Exercise instructions:
Please filter the data below down to the lines holding the string "pink".

Dataset section:
******************************
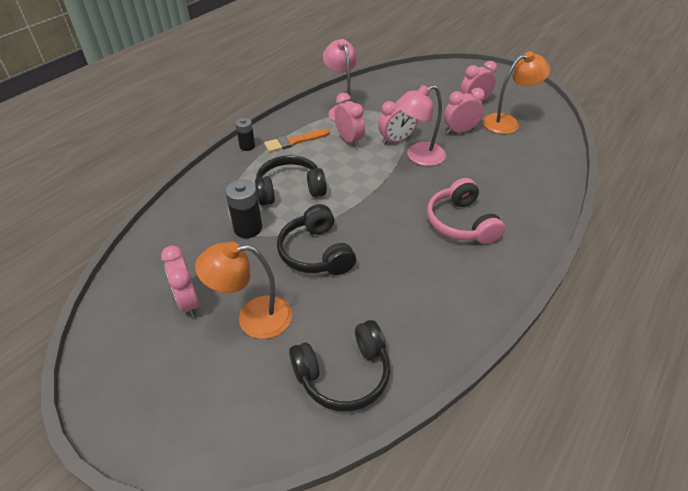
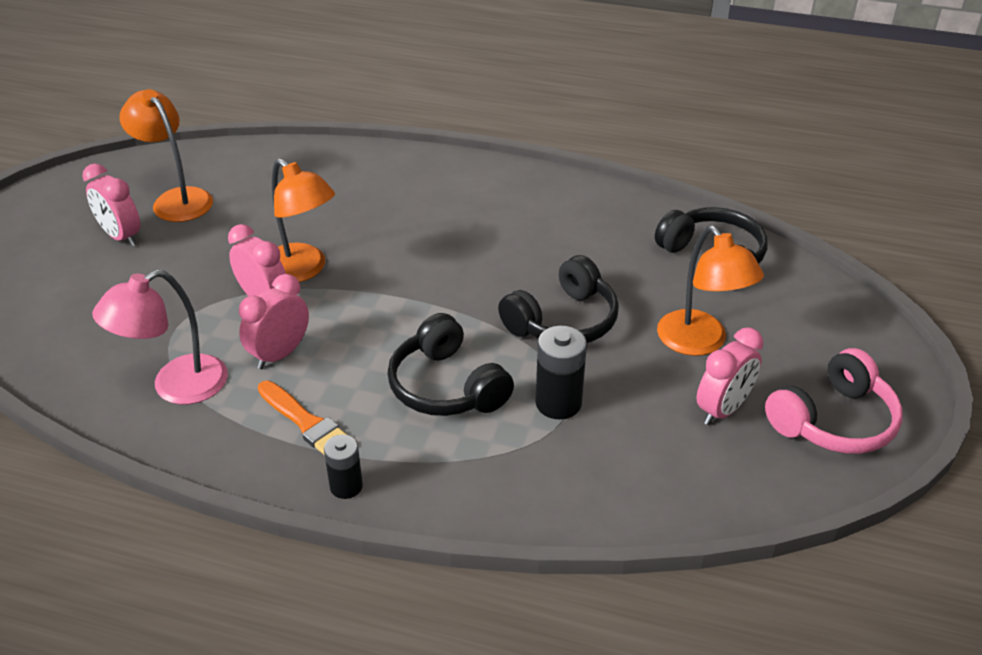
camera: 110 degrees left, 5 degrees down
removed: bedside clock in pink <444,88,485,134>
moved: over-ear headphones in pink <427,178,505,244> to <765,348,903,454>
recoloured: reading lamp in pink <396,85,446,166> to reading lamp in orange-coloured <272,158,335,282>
******************************
Exercise response:
removed: bedside clock in pink <444,88,485,134>
moved: over-ear headphones in pink <427,178,505,244> to <765,348,903,454>
recoloured: reading lamp in pink <396,85,446,166> to reading lamp in orange-coloured <272,158,335,282>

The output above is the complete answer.